What to work on:
Of all the lines below, output only those starting at the one with "grey plate F8:F9" and ending at the one with "orange plate M10", both ends included, exactly as written.

Records shown:
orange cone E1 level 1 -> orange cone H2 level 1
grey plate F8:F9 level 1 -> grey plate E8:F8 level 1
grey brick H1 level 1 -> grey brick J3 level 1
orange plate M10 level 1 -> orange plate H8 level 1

==

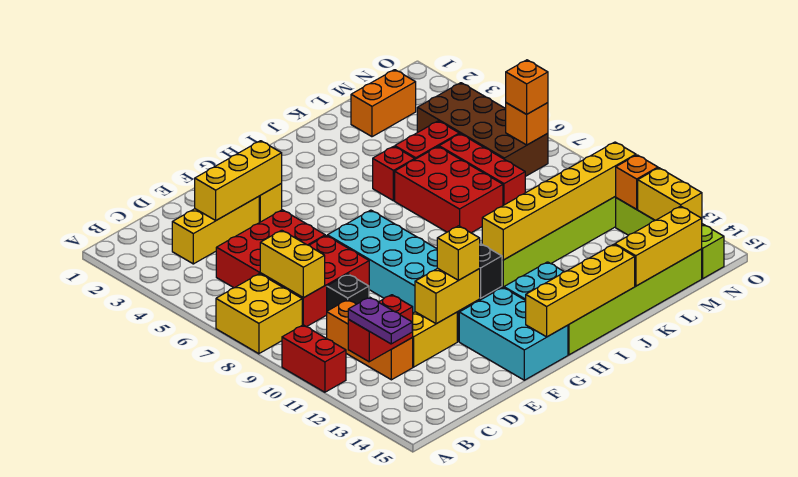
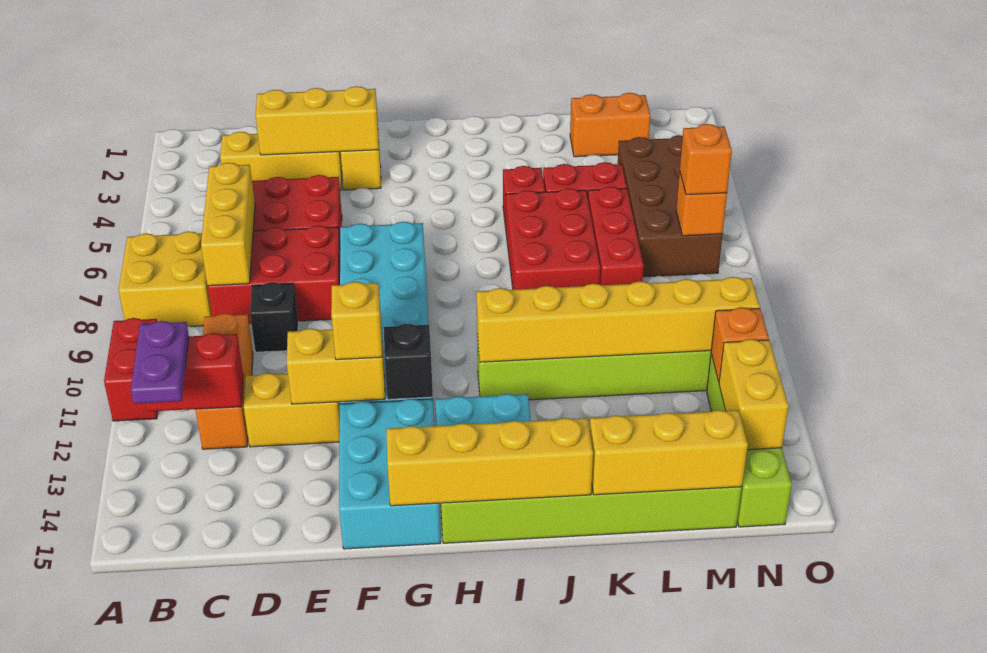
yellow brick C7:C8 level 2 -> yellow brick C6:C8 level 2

Output for this task:
grey plate F8:F9 level 1 -> grey plate E8:F8 level 1
grey brick H1 level 1 -> grey brick J3 level 1
orange plate M10 level 1 -> orange plate H8 level 1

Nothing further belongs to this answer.